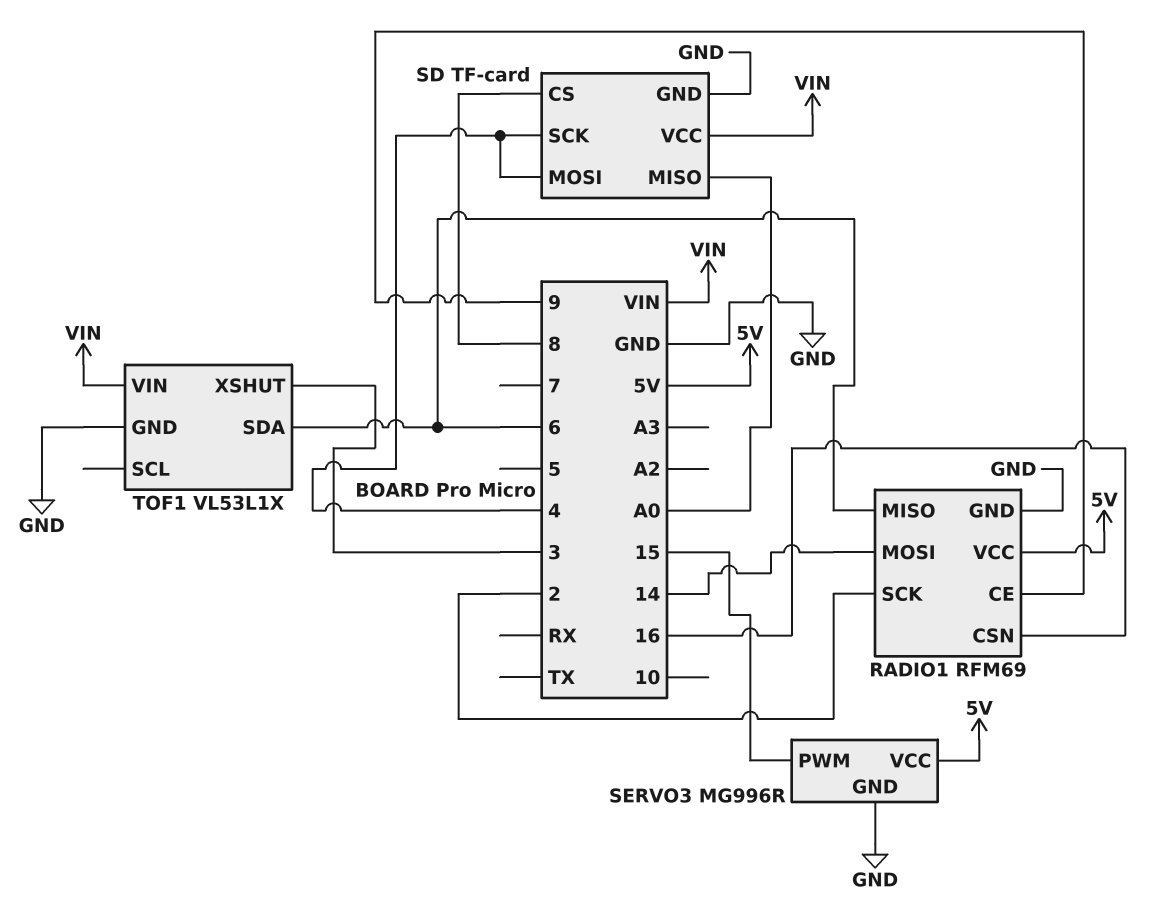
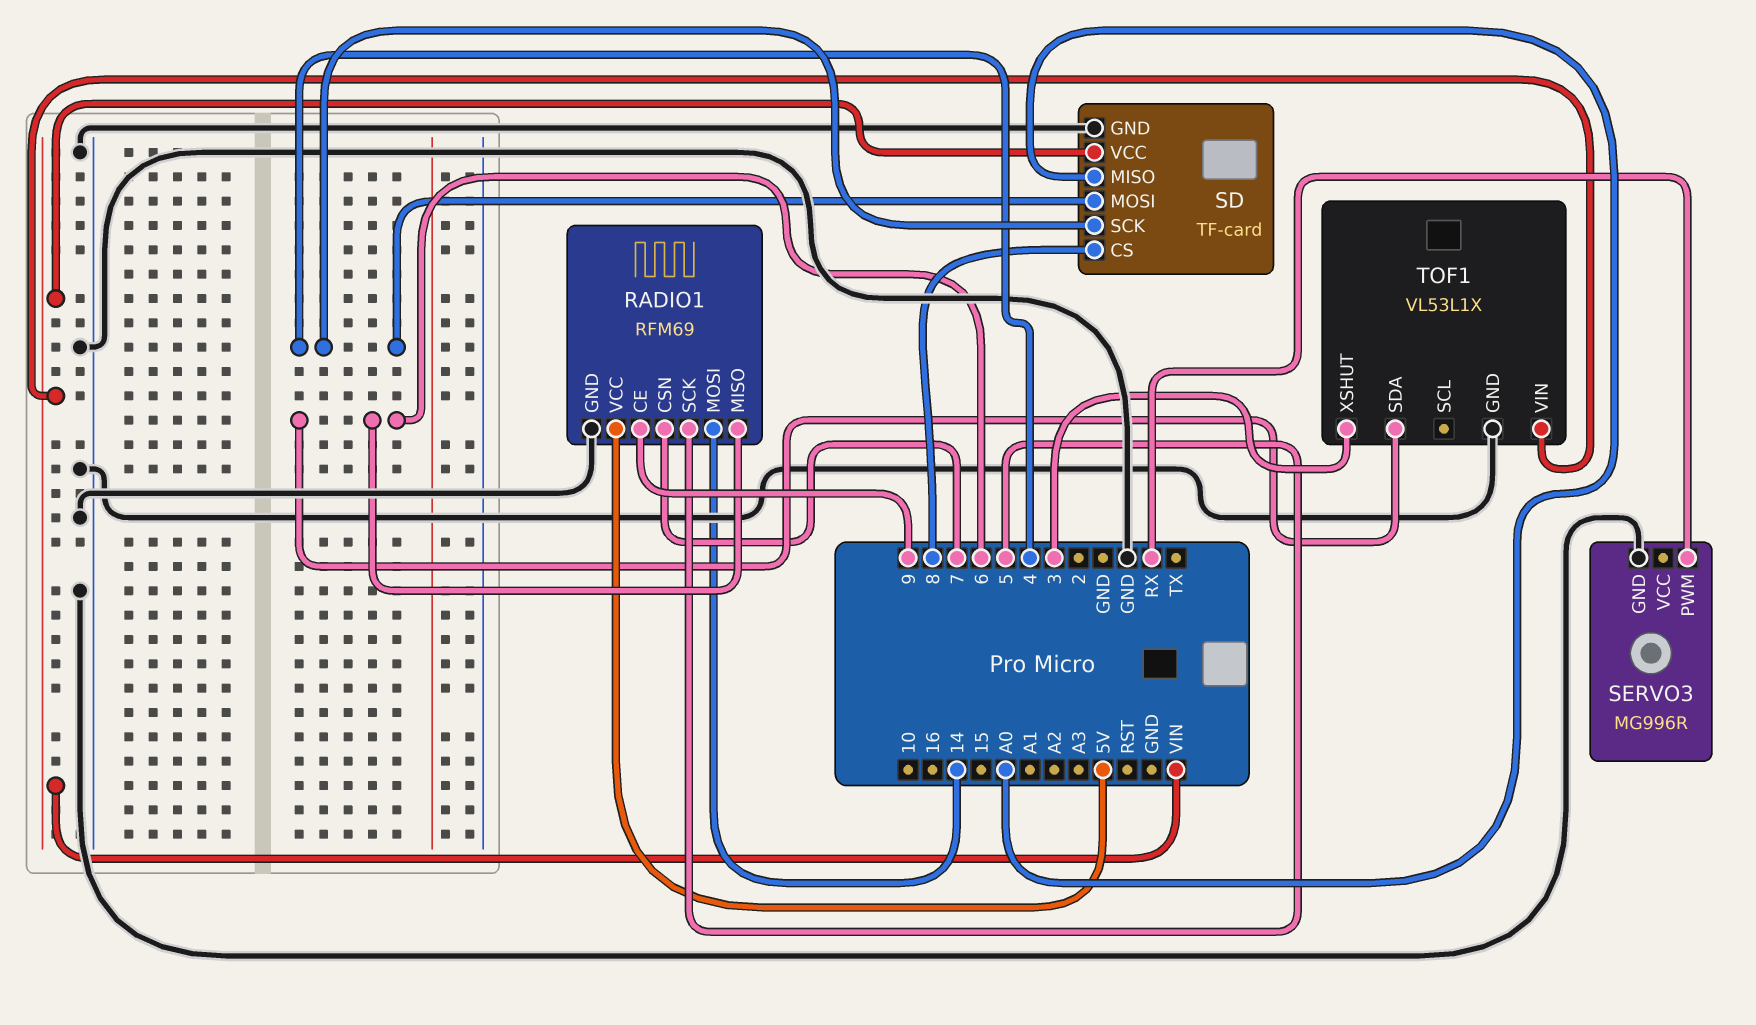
RADIO1 pin CSN: 16 -> 7
RADIO1 pin SCK: 2 -> 5
SERVO3 pin PWM: 15 -> RX
SERVO3 pin VCC: 5V -> none

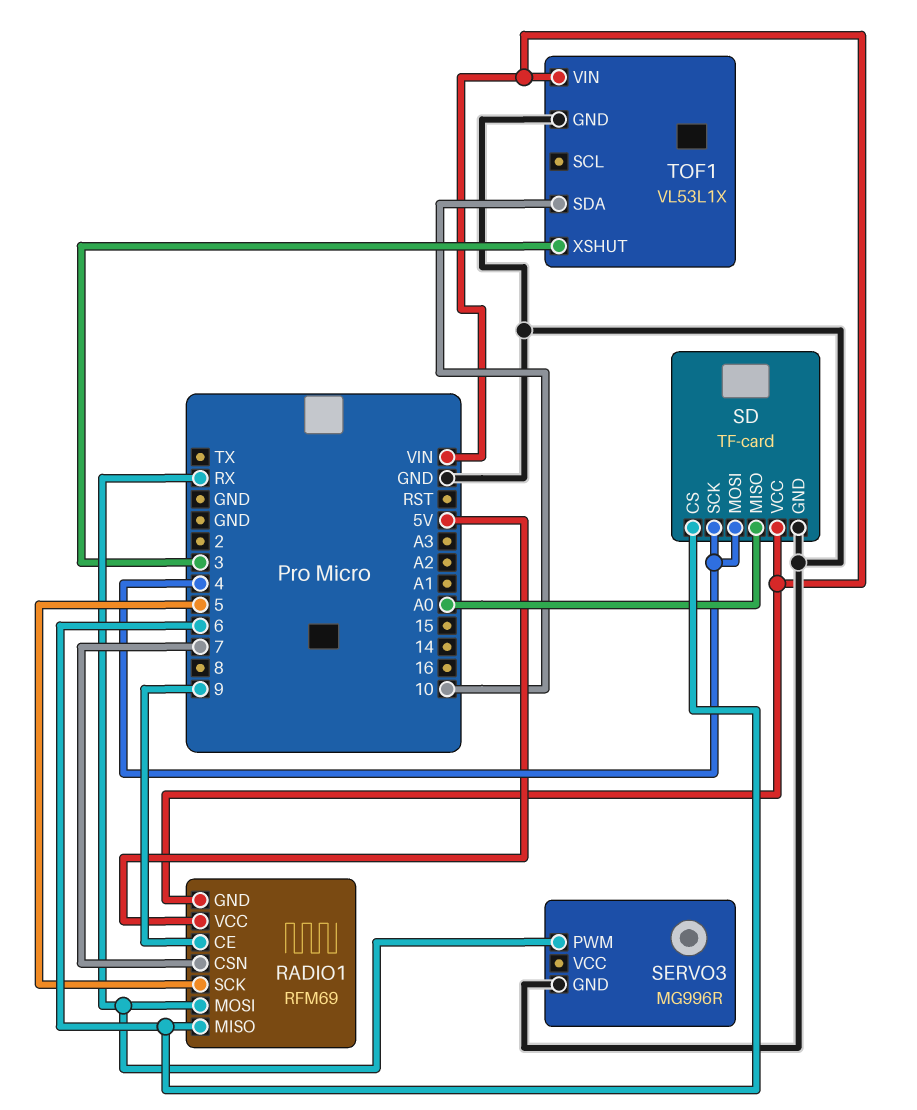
RADIO1 pin GND: GND -> VIN
RADIO1 pin MOSI: 14 -> RX
SD pin CS: 8 -> 6
TOF1 pin SDA: 6 -> 10

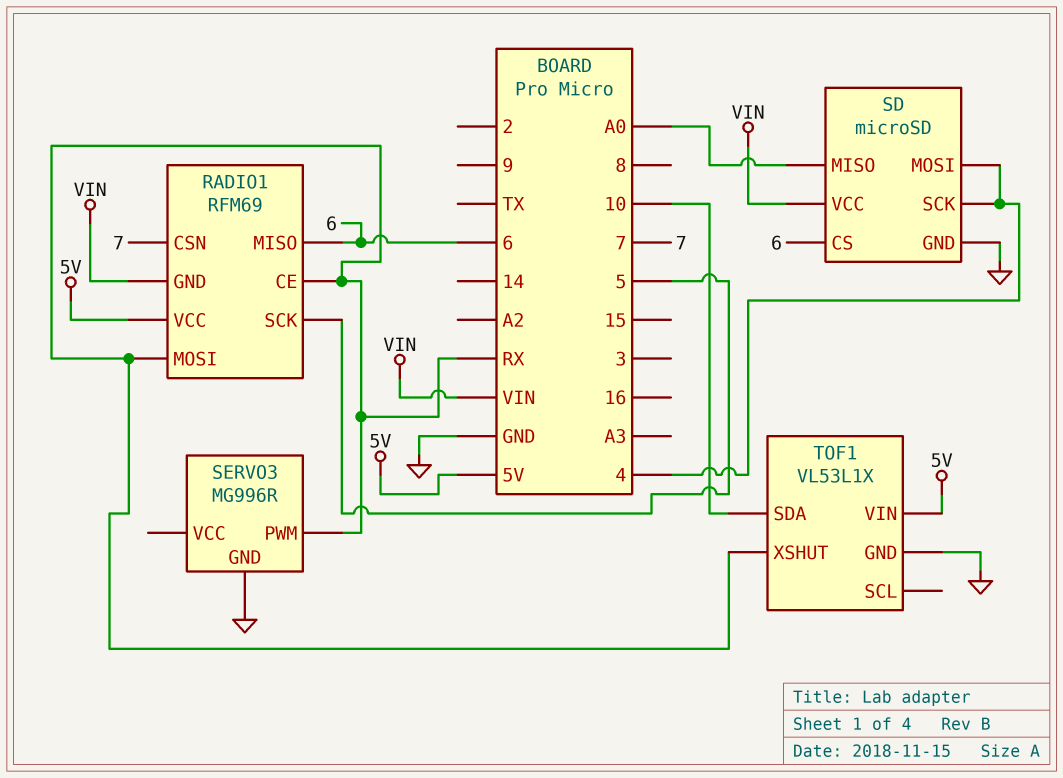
RADIO1 pin CE: 9 -> RX
SD: TF-card -> microSD
TOF1 pin VIN: VIN -> 5V
TOF1 pin XSHUT: 3 -> RX

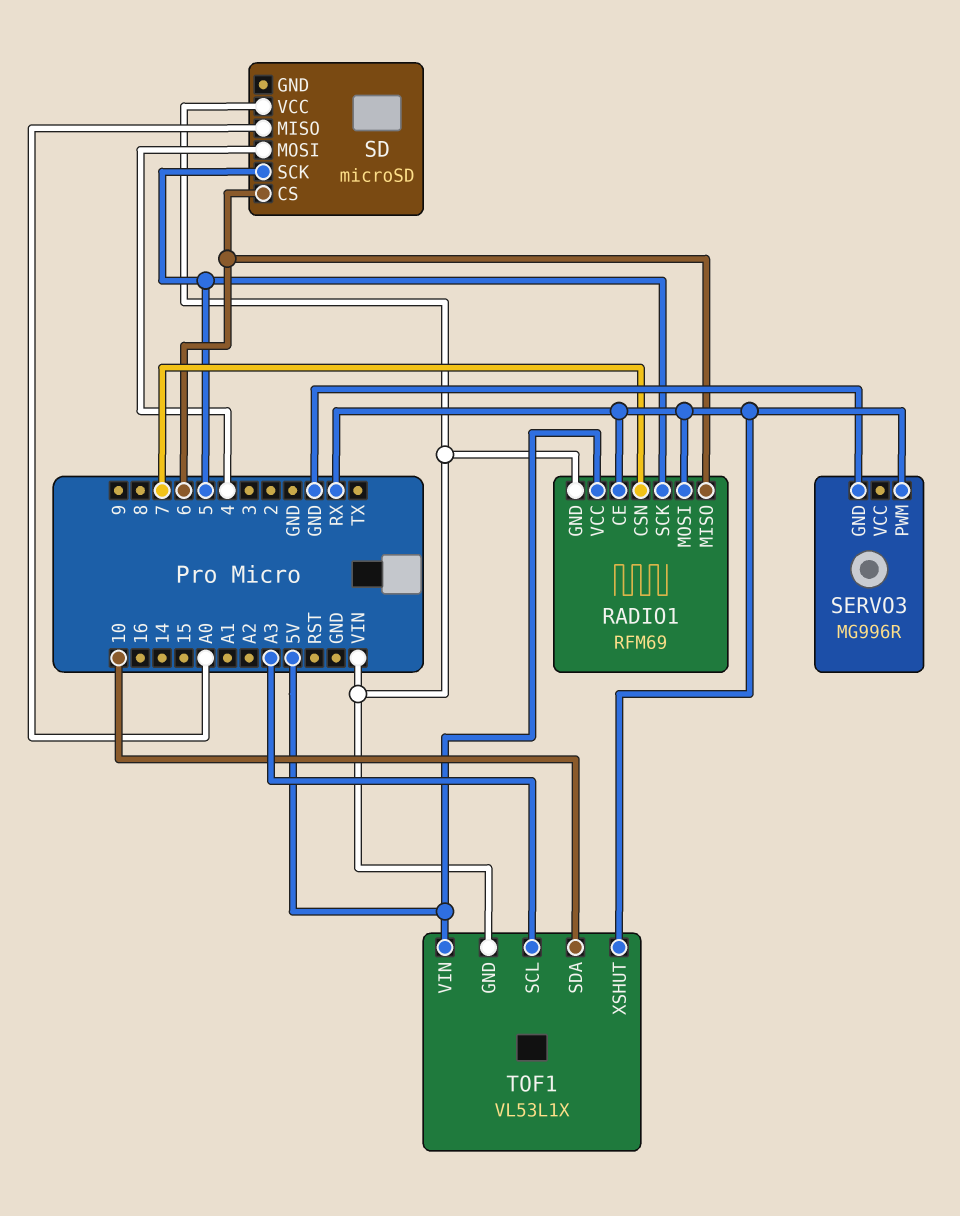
SD pin GND: GND -> none
SD pin SCK: 4 -> 5
TOF1 pin GND: GND -> VIN
TOF1 pin SCL: none -> A3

**WORK REQUIRED:**
Without including any pictures, print all of the material exactly as given.

**ANSWER SPACE:**
RADIO1 pin CSN: 16 -> 7
RADIO1 pin SCK: 2 -> 5
SERVO3 pin PWM: 15 -> RX
SERVO3 pin VCC: 5V -> none

RADIO1 pin GND: GND -> VIN
RADIO1 pin MOSI: 14 -> RX
SD pin CS: 8 -> 6
TOF1 pin SDA: 6 -> 10

RADIO1 pin CE: 9 -> RX
SD: TF-card -> microSD
TOF1 pin VIN: VIN -> 5V
TOF1 pin XSHUT: 3 -> RX

SD pin GND: GND -> none
SD pin SCK: 4 -> 5
TOF1 pin GND: GND -> VIN
TOF1 pin SCL: none -> A3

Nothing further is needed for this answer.